• **Exercise description**:
Nothing may differ between your reply and the listing that follows.

• **Data records**:
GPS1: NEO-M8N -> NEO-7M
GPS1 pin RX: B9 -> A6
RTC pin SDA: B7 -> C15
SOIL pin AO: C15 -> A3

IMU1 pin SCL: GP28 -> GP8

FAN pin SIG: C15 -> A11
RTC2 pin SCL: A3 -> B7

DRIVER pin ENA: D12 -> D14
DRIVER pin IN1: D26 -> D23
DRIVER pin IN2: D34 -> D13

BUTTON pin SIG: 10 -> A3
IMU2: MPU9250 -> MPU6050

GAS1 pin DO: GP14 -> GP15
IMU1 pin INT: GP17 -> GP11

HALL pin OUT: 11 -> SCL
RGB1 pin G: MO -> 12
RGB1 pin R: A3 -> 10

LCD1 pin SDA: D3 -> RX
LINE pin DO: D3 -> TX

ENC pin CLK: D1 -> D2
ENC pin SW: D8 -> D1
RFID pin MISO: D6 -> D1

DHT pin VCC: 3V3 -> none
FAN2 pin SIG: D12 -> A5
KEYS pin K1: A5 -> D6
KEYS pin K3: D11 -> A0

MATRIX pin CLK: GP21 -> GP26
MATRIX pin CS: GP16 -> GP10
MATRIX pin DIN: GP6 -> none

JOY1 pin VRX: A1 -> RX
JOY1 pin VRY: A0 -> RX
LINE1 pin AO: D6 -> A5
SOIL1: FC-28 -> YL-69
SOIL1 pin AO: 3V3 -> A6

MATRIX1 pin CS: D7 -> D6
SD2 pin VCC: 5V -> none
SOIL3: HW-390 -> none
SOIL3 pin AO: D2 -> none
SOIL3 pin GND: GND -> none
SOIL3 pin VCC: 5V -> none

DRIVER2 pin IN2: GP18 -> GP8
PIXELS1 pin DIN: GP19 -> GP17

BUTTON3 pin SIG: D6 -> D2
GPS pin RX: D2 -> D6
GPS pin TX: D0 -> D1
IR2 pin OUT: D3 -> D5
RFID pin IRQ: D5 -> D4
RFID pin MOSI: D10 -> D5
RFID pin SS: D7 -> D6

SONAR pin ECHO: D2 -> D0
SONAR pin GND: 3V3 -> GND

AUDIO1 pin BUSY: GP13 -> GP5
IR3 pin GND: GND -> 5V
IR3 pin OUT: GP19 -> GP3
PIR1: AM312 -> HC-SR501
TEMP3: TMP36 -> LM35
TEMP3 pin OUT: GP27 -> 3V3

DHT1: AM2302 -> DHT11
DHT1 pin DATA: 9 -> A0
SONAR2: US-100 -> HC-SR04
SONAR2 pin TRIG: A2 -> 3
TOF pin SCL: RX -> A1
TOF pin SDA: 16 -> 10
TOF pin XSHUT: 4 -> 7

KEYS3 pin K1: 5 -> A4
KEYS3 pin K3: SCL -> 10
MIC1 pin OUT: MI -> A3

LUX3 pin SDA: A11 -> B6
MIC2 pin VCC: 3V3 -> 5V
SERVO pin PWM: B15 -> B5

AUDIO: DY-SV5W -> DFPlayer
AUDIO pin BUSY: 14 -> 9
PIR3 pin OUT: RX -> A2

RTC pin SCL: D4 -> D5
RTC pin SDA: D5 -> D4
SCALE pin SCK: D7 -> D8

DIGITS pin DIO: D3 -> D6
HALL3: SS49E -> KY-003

• **Result for this exercise**:
GPS1: NEO-M8N -> NEO-7M
GPS1 pin RX: B9 -> A6
RTC pin SDA: B7 -> C15
SOIL pin AO: C15 -> A3

IMU1 pin SCL: GP28 -> GP8

FAN pin SIG: C15 -> A11
RTC2 pin SCL: A3 -> B7

DRIVER pin ENA: D12 -> D14
DRIVER pin IN1: D26 -> D23
DRIVER pin IN2: D34 -> D13

BUTTON pin SIG: 10 -> A3
IMU2: MPU9250 -> MPU6050

GAS1 pin DO: GP14 -> GP15
IMU1 pin INT: GP17 -> GP11

HALL pin OUT: 11 -> SCL
RGB1 pin G: MO -> 12
RGB1 pin R: A3 -> 10

LCD1 pin SDA: D3 -> RX
LINE pin DO: D3 -> TX

ENC pin CLK: D1 -> D2
ENC pin SW: D8 -> D1
RFID pin MISO: D6 -> D1

DHT pin VCC: 3V3 -> none
FAN2 pin SIG: D12 -> A5
KEYS pin K1: A5 -> D6
KEYS pin K3: D11 -> A0

MATRIX pin CLK: GP21 -> GP26
MATRIX pin CS: GP16 -> GP10
MATRIX pin DIN: GP6 -> none

JOY1 pin VRX: A1 -> RX
JOY1 pin VRY: A0 -> RX
LINE1 pin AO: D6 -> A5
SOIL1: FC-28 -> YL-69
SOIL1 pin AO: 3V3 -> A6

MATRIX1 pin CS: D7 -> D6
SD2 pin VCC: 5V -> none
SOIL3: HW-390 -> none
SOIL3 pin AO: D2 -> none
SOIL3 pin GND: GND -> none
SOIL3 pin VCC: 5V -> none

DRIVER2 pin IN2: GP18 -> GP8
PIXELS1 pin DIN: GP19 -> GP17

BUTTON3 pin SIG: D6 -> D2
GPS pin RX: D2 -> D6
GPS pin TX: D0 -> D1
IR2 pin OUT: D3 -> D5
RFID pin IRQ: D5 -> D4
RFID pin MOSI: D10 -> D5
RFID pin SS: D7 -> D6

SONAR pin ECHO: D2 -> D0
SONAR pin GND: 3V3 -> GND

AUDIO1 pin BUSY: GP13 -> GP5
IR3 pin GND: GND -> 5V
IR3 pin OUT: GP19 -> GP3
PIR1: AM312 -> HC-SR501
TEMP3: TMP36 -> LM35
TEMP3 pin OUT: GP27 -> 3V3

DHT1: AM2302 -> DHT11
DHT1 pin DATA: 9 -> A0
SONAR2: US-100 -> HC-SR04
SONAR2 pin TRIG: A2 -> 3
TOF pin SCL: RX -> A1
TOF pin SDA: 16 -> 10
TOF pin XSHUT: 4 -> 7

KEYS3 pin K1: 5 -> A4
KEYS3 pin K3: SCL -> 10
MIC1 pin OUT: MI -> A3

LUX3 pin SDA: A11 -> B6
MIC2 pin VCC: 3V3 -> 5V
SERVO pin PWM: B15 -> B5

AUDIO: DY-SV5W -> DFPlayer
AUDIO pin BUSY: 14 -> 9
PIR3 pin OUT: RX -> A2

RTC pin SCL: D4 -> D5
RTC pin SDA: D5 -> D4
SCALE pin SCK: D7 -> D8

DIGITS pin DIO: D3 -> D6
HALL3: SS49E -> KY-003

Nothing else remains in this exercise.